### Problem statement
Line by line, give the data again exactly as it appears, but without pictures.

### Available data

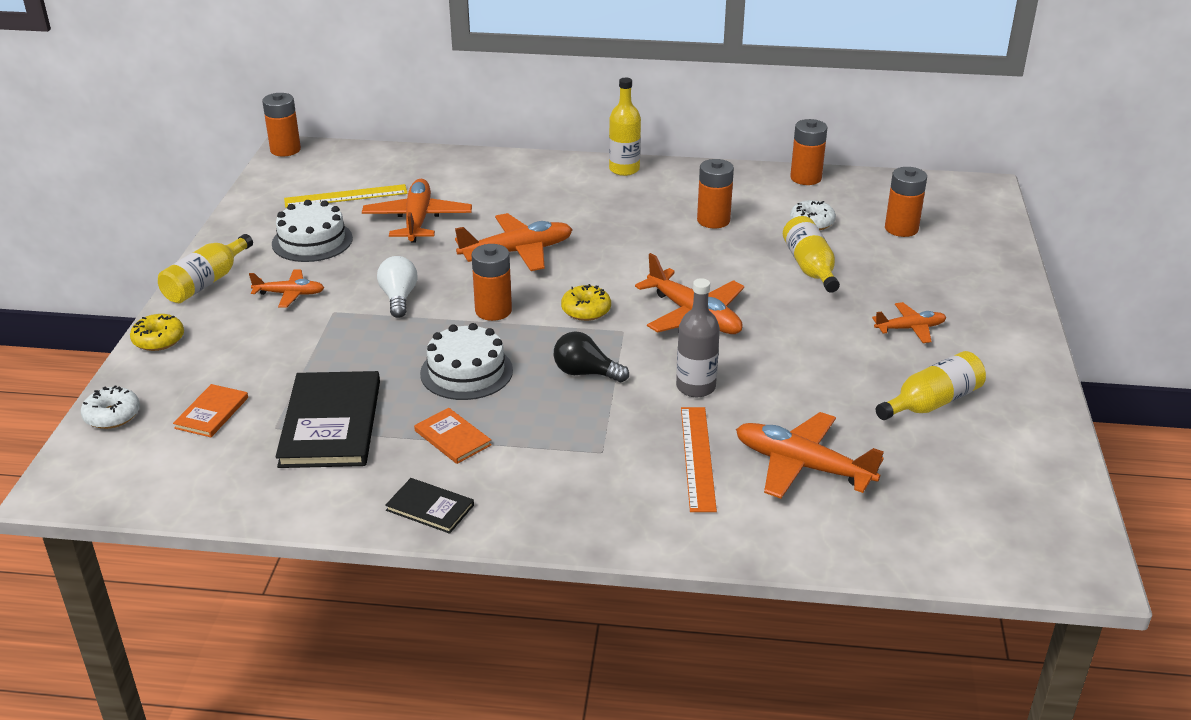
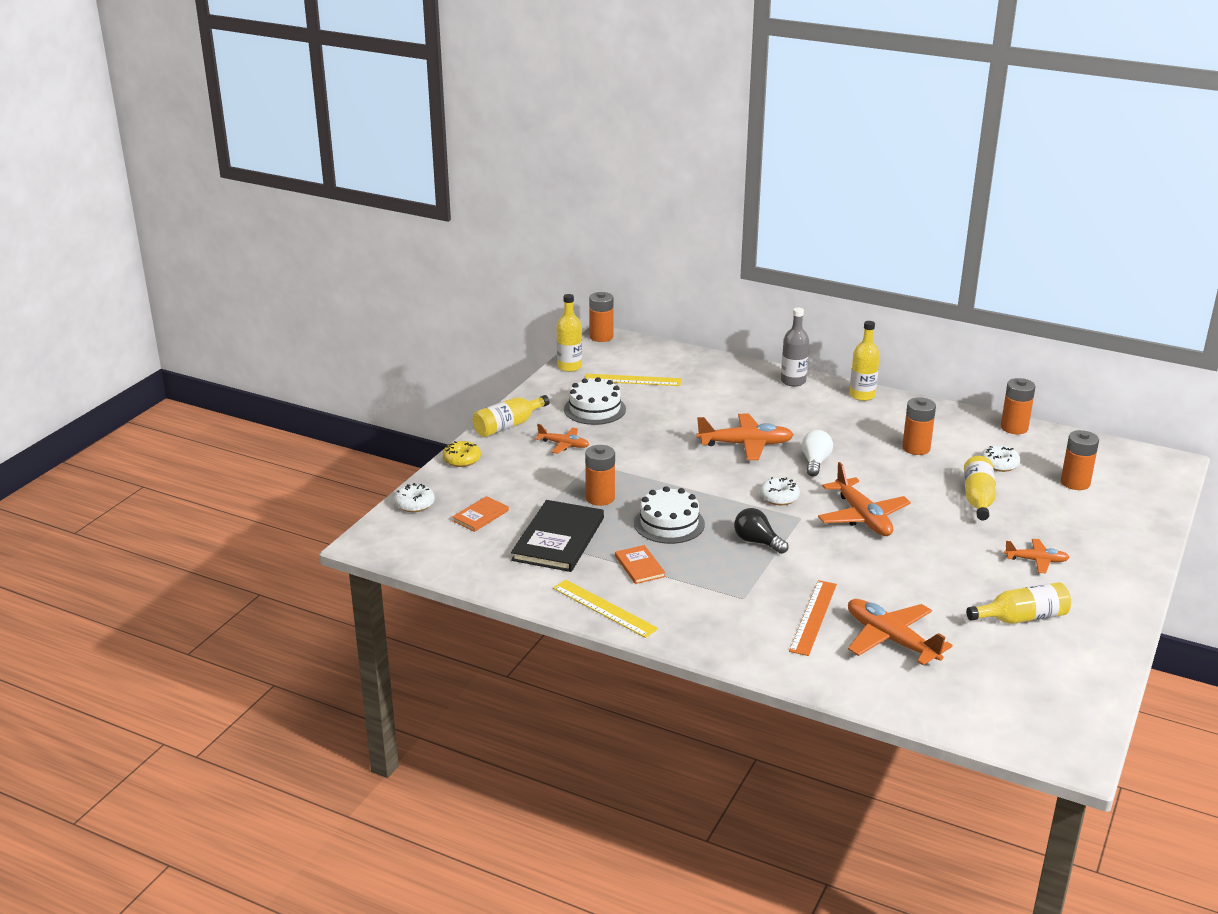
camera: 20 degrees right, 5 degrees down
orange plane [362,179,472,243] -> none
white light bulb [377,256,418,318] -> white light bulb moved to [802,430,833,476]
black book [385,478,474,534] -> yellow ruler [553,580,658,638]
orange battery [472,244,512,321] -> orange battery moved to [585,445,615,506]
yellow donut [561,284,611,321] -> white donut [760,477,800,505]
grey bottle [676,278,720,397] -> grey bottle moved to [781,308,809,387]
none -> yellow bottle [556,294,582,372]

### Output of the exercise
camera: 20 degrees right, 5 degrees down
orange plane [362,179,472,243] -> none
white light bulb [377,256,418,318] -> white light bulb moved to [802,430,833,476]
black book [385,478,474,534] -> yellow ruler [553,580,658,638]
orange battery [472,244,512,321] -> orange battery moved to [585,445,615,506]
yellow donut [561,284,611,321] -> white donut [760,477,800,505]
grey bottle [676,278,720,397] -> grey bottle moved to [781,308,809,387]
none -> yellow bottle [556,294,582,372]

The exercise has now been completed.